Find the line with "cyan brick O2" in the records below, then please transcribe it and every later line exactly, omitting the pictures and adding nothing.

____ Information given

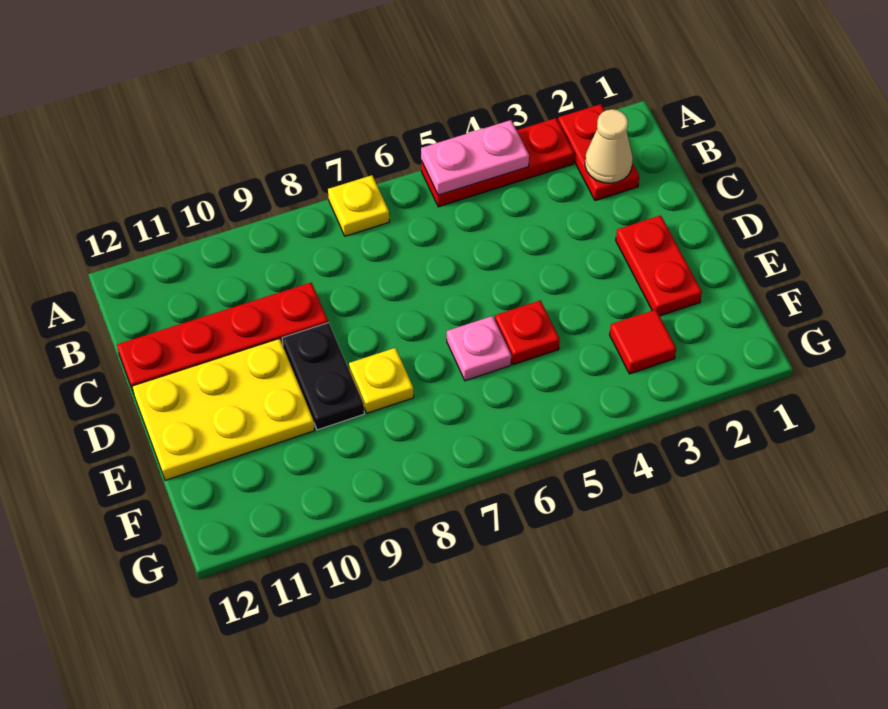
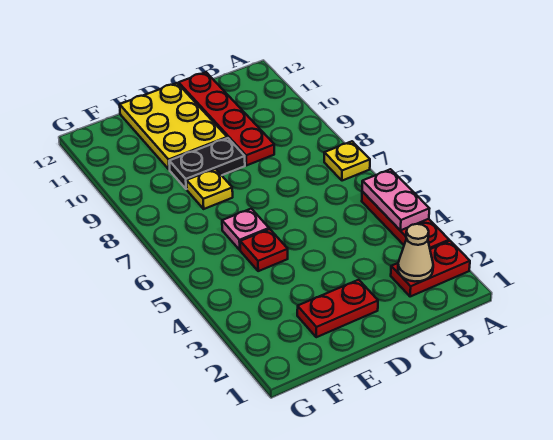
red tile F3 level 1 -> none

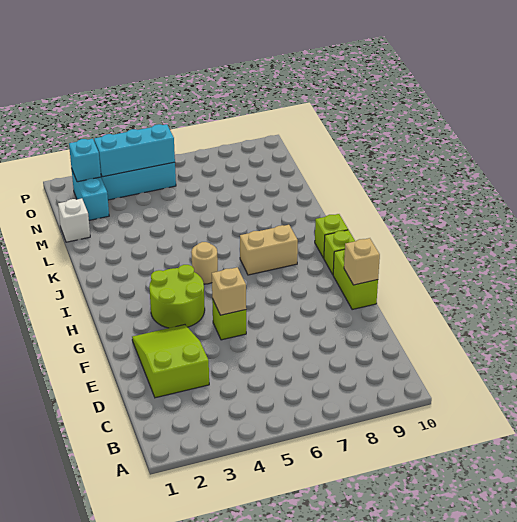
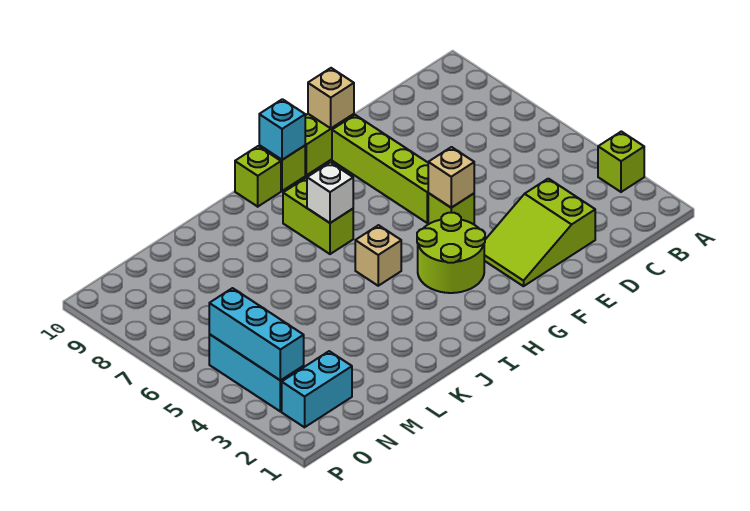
none -> lime brick A3 level 1
none -> lime brick F6:F9 level 1
tan round brick I5 level 1 -> tan brick I5 level 1
tan brick I7:I8 level 1 -> lime brick I7:I8 level 1
white brick M1 level 1 -> white brick I7 level 2
cyan brick O2 level 2 -> cyan brick H10 level 2

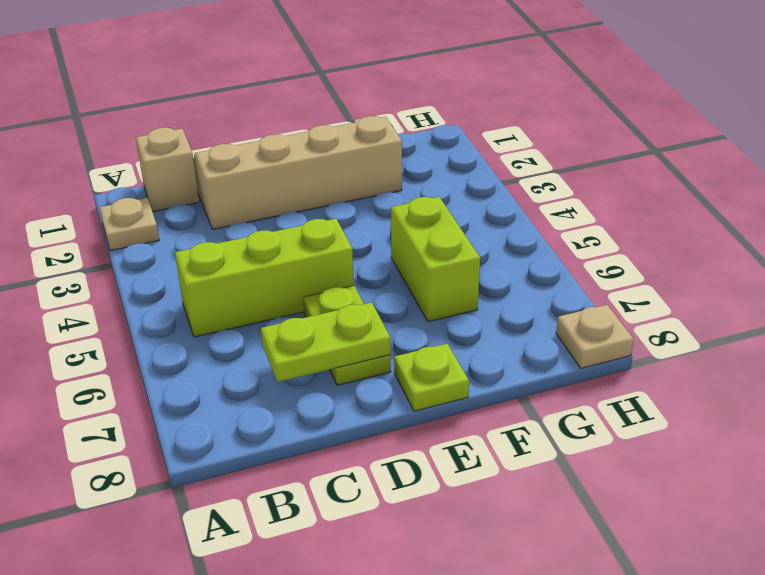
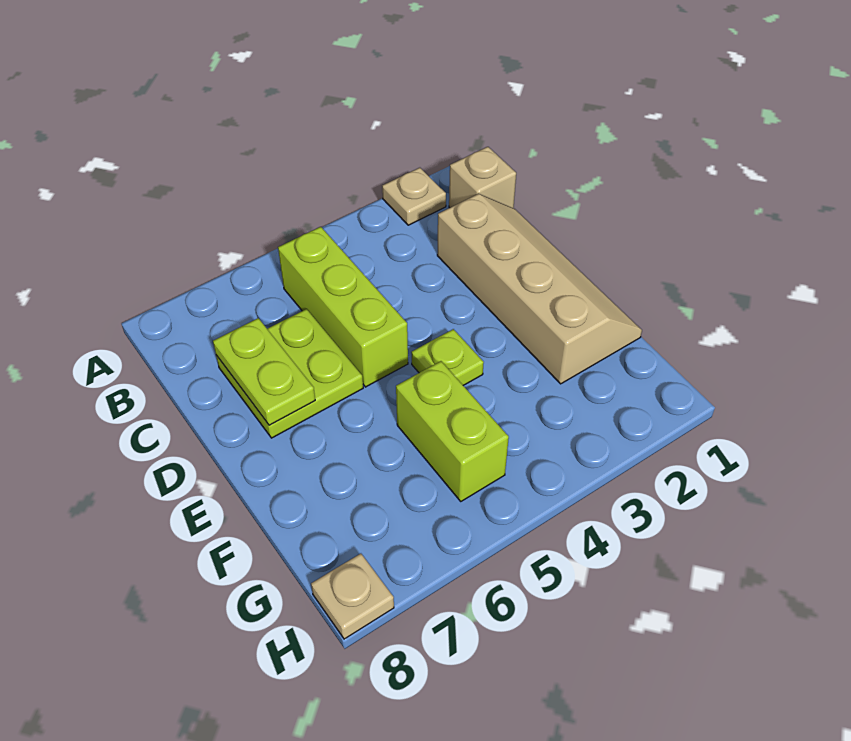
lime plate D6:D7 level 1 -> lime plate C6:D7 level 1
lime plate E8 level 1 -> lime plate E4 level 1
lime brick F5:F6 level 1 -> lime brick F5:G5 level 1

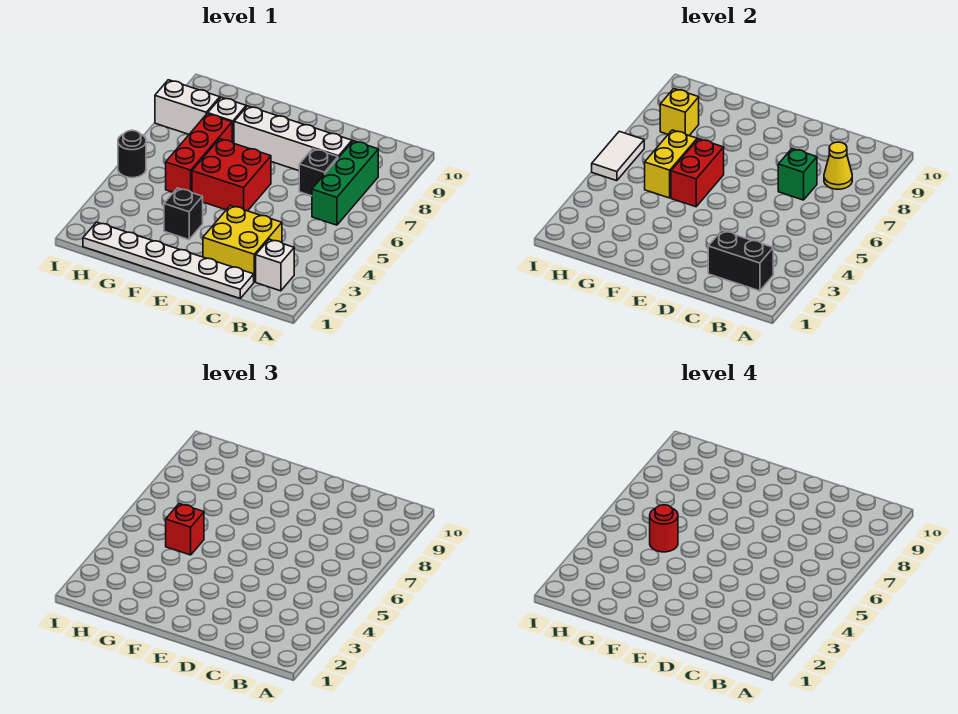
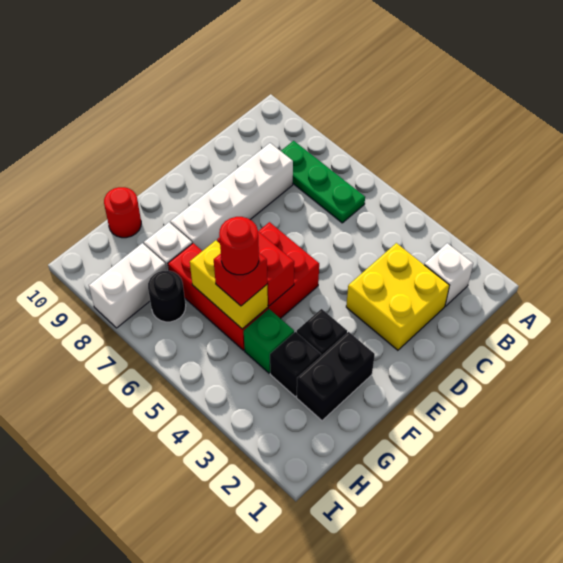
black brick B2:C2 level 2 -> black brick F2:G2 level 1
green brick B6:B8 level 1 -> green plate B6:B8 level 1
yellow cone B8 level 2 -> none
white plate C1:H1 level 1 -> none
black brick C7 level 1 -> black brick G3 level 1
green brick C7 level 2 -> green brick G4 level 1
none -> red round brick G10 level 1
yellow brick H8 level 2 -> none
black round brick I5 level 1 -> black round brick H7 level 1
white tile I5:I6 level 2 -> none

________

Answer to this task
cyan brick O2 level 2 -> cyan brick H10 level 2

lime plate D6:D7 level 1 -> lime plate C6:D7 level 1
lime plate E8 level 1 -> lime plate E4 level 1
lime brick F5:F6 level 1 -> lime brick F5:G5 level 1

black brick B2:C2 level 2 -> black brick F2:G2 level 1
green brick B6:B8 level 1 -> green plate B6:B8 level 1
yellow cone B8 level 2 -> none
white plate C1:H1 level 1 -> none
black brick C7 level 1 -> black brick G3 level 1
green brick C7 level 2 -> green brick G4 level 1
none -> red round brick G10 level 1
yellow brick H8 level 2 -> none
black round brick I5 level 1 -> black round brick H7 level 1
white tile I5:I6 level 2 -> none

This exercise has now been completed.